* _Before and after images_:
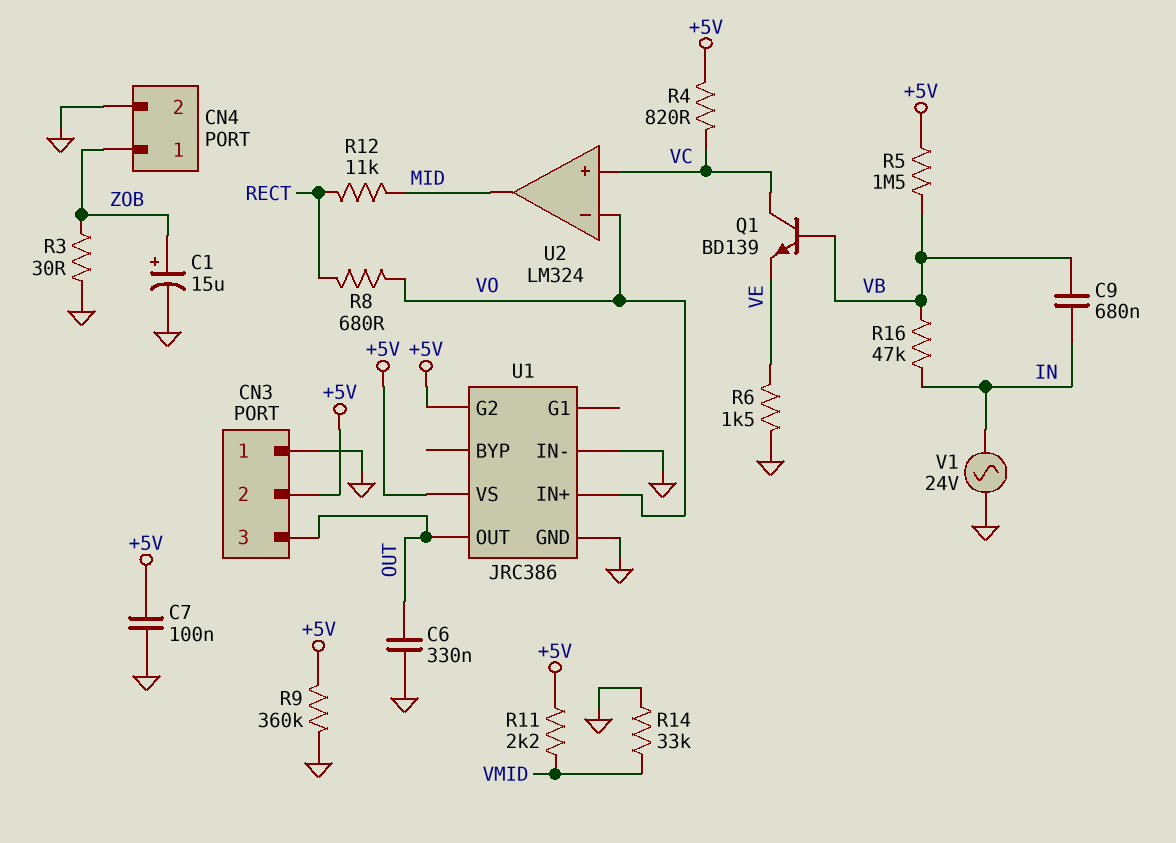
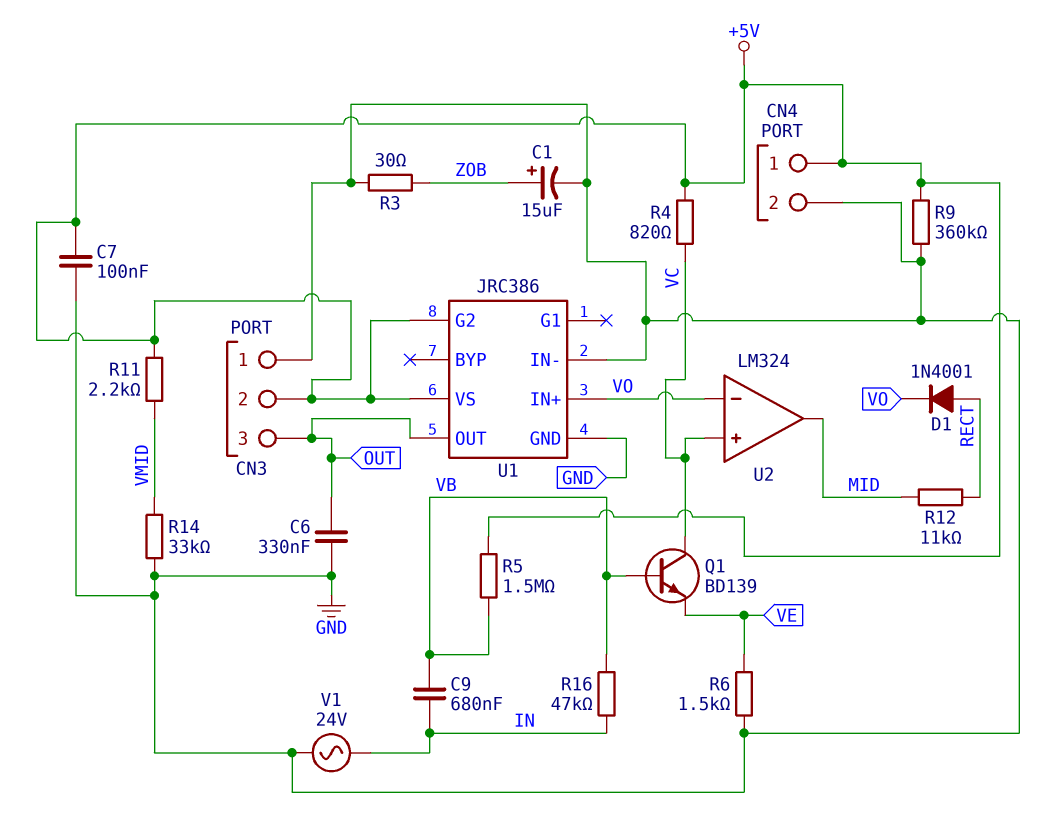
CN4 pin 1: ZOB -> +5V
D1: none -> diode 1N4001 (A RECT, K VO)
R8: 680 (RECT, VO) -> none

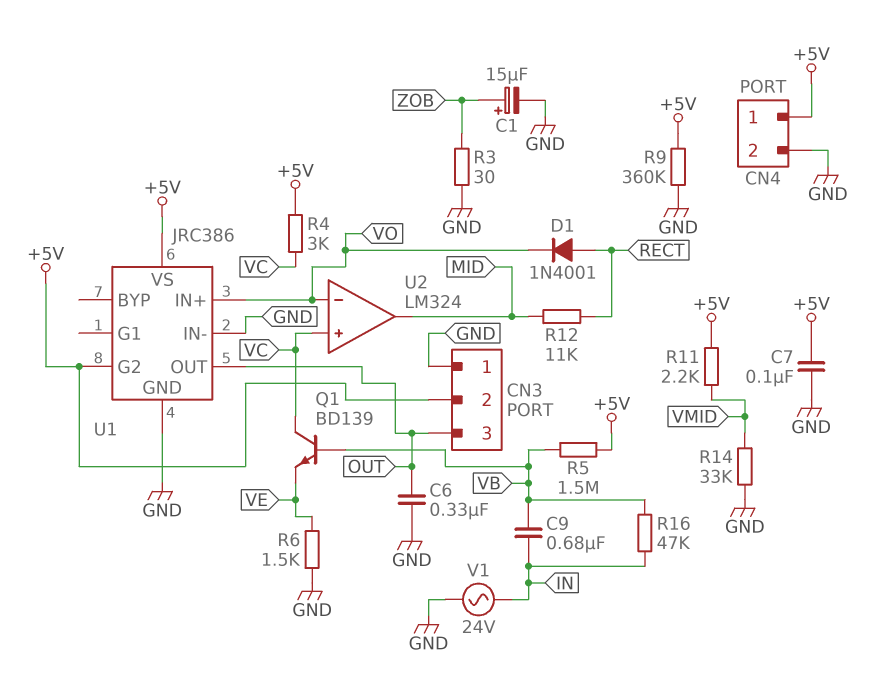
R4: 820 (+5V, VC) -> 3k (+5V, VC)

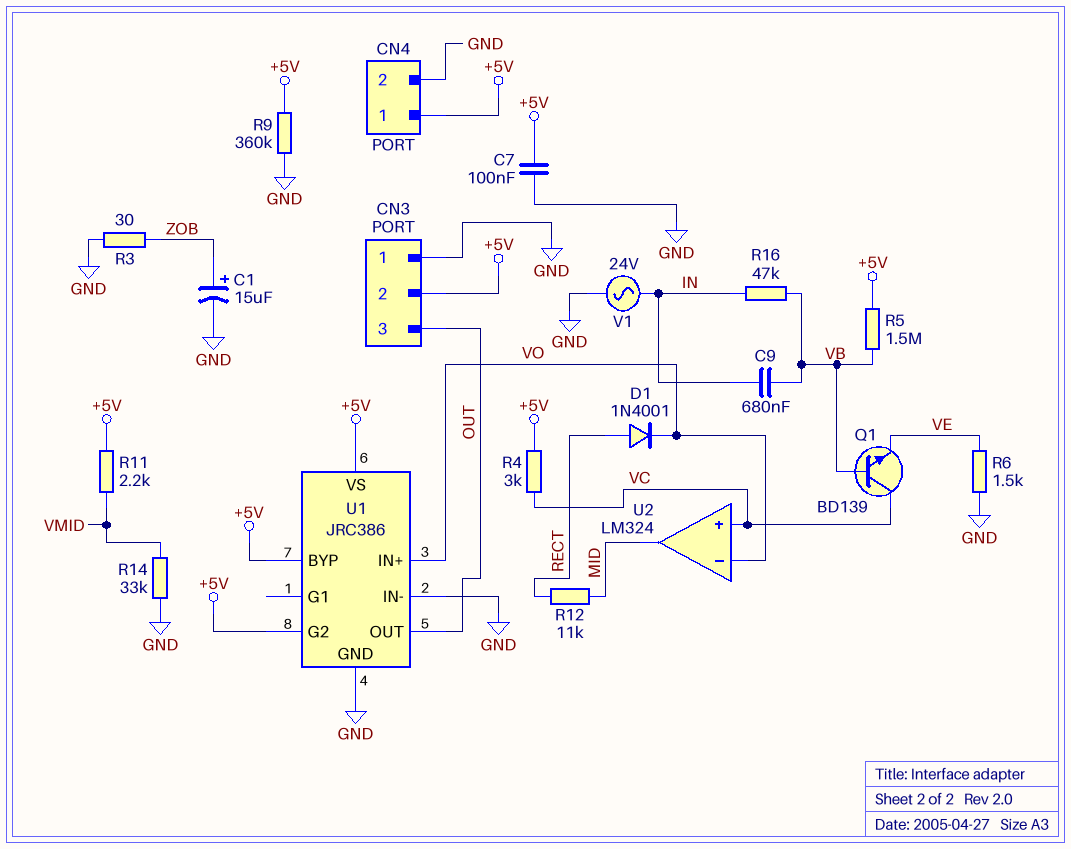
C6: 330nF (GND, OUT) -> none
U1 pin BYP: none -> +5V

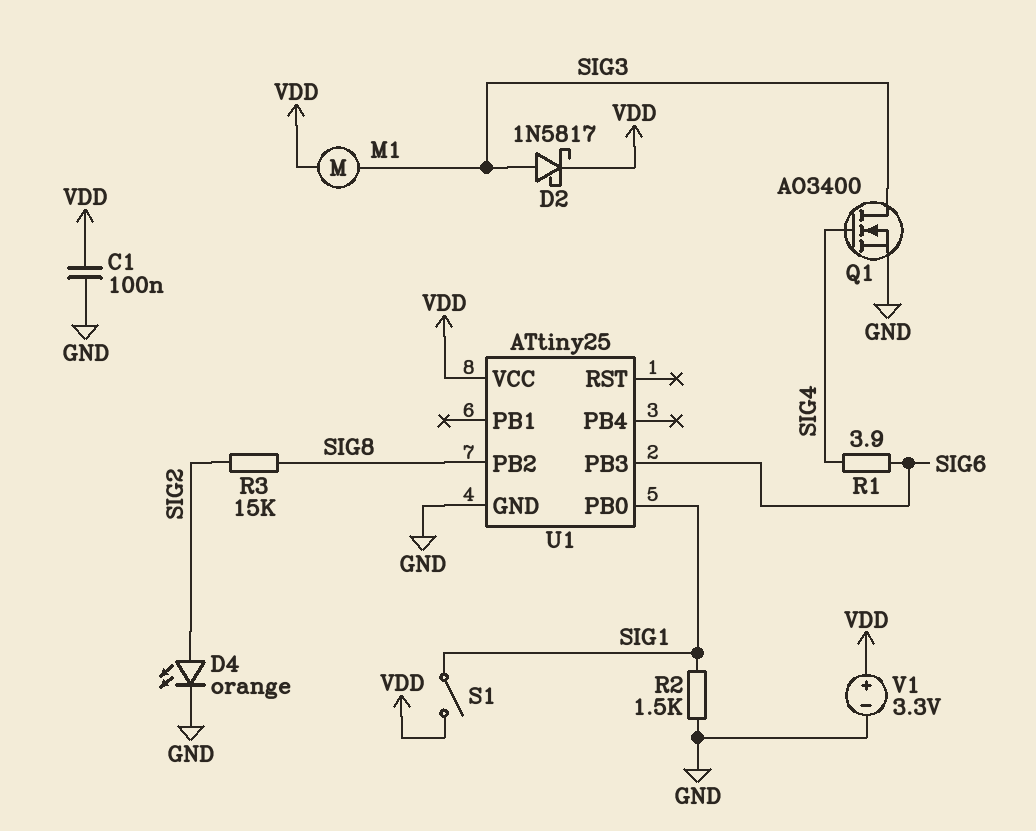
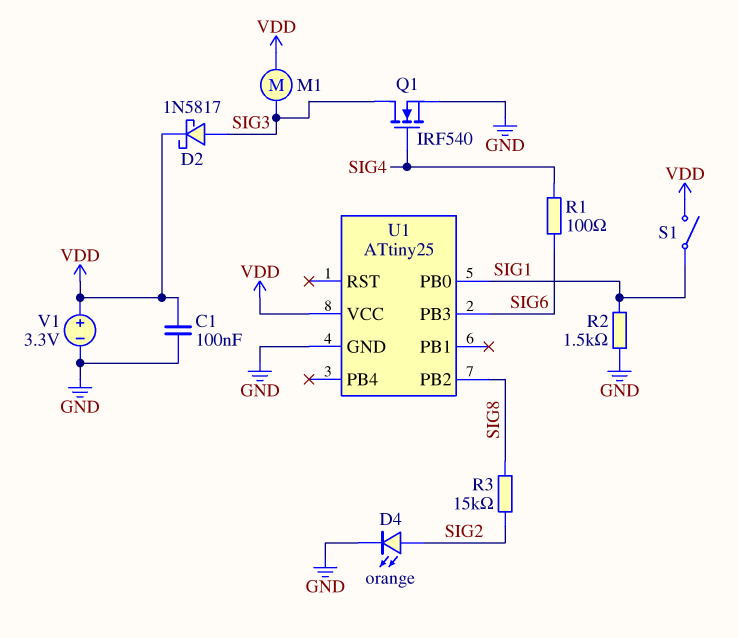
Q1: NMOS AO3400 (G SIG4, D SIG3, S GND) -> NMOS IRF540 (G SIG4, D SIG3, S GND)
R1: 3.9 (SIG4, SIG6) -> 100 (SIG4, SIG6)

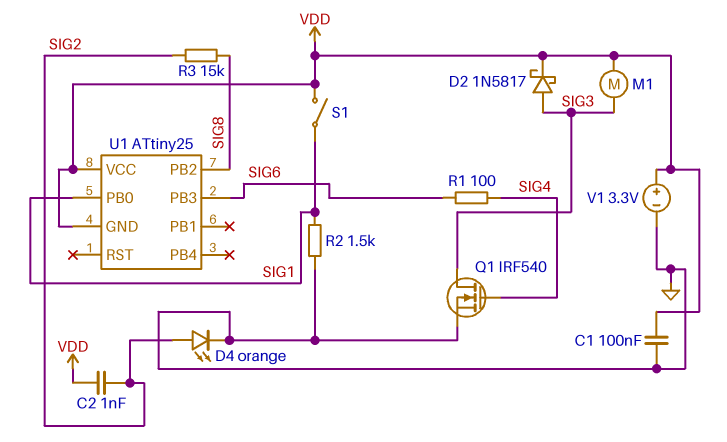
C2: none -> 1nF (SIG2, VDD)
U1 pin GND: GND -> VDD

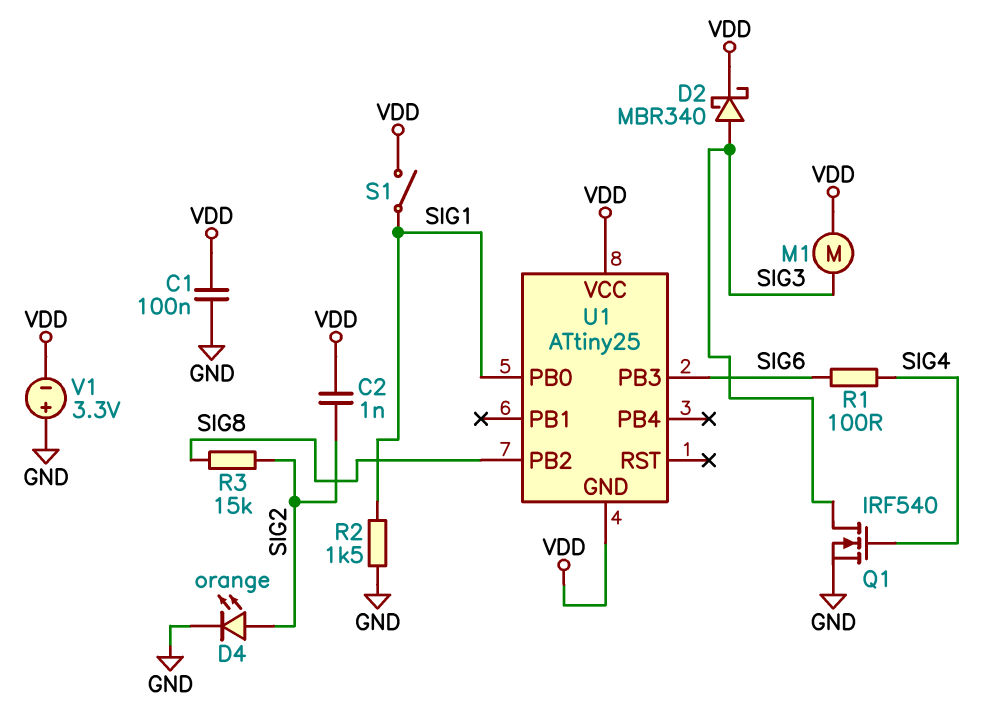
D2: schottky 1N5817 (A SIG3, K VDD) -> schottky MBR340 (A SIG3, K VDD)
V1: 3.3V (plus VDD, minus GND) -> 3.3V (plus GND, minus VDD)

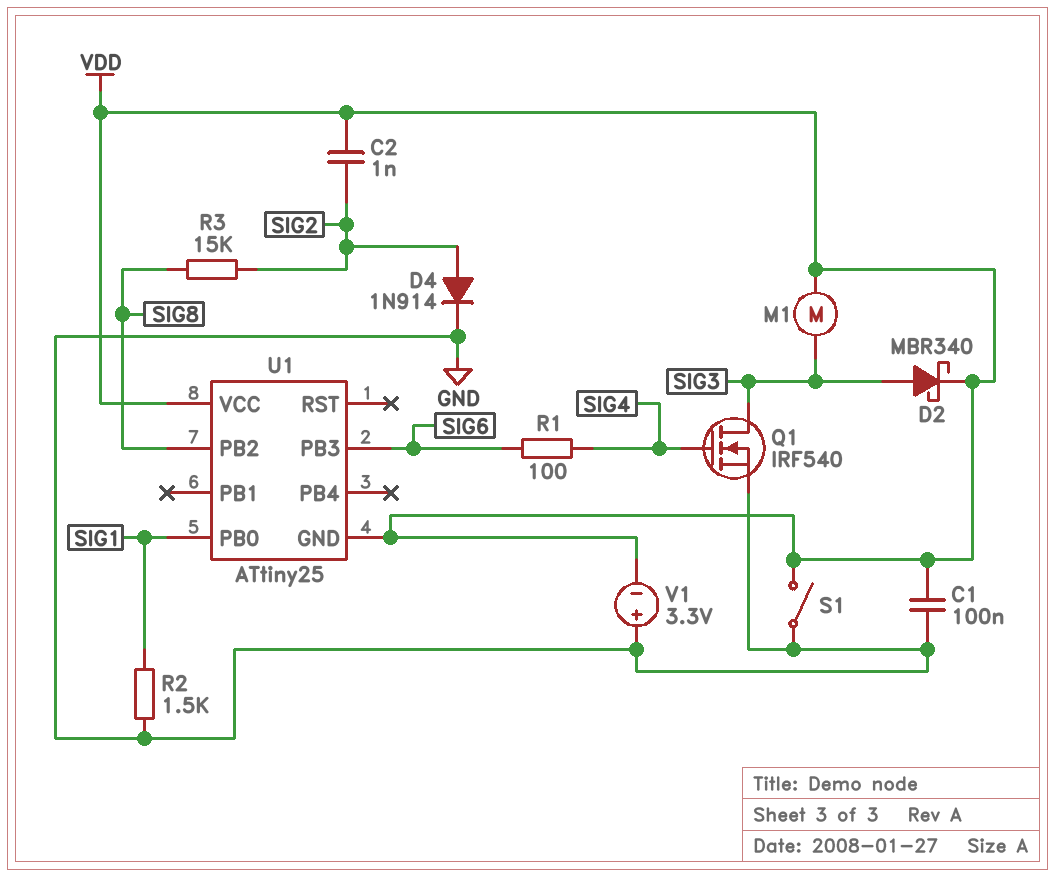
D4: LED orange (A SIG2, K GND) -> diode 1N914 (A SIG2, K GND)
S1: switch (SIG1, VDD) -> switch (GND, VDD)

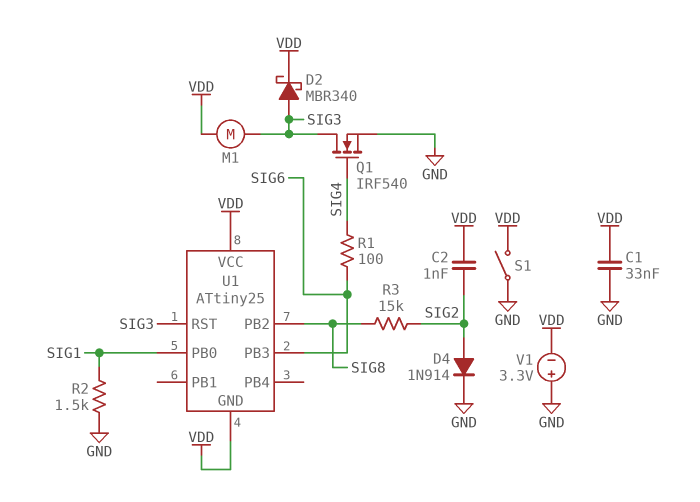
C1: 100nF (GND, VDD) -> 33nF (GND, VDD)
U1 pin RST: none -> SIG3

* _ABOUT THIS EXERCISE_: Take each line above that contains "RECT" and copy it out.

* _WRITTEN ANSWER_:
D1: none -> diode 1N4001 (A RECT, K VO)
R8: 680 (RECT, VO) -> none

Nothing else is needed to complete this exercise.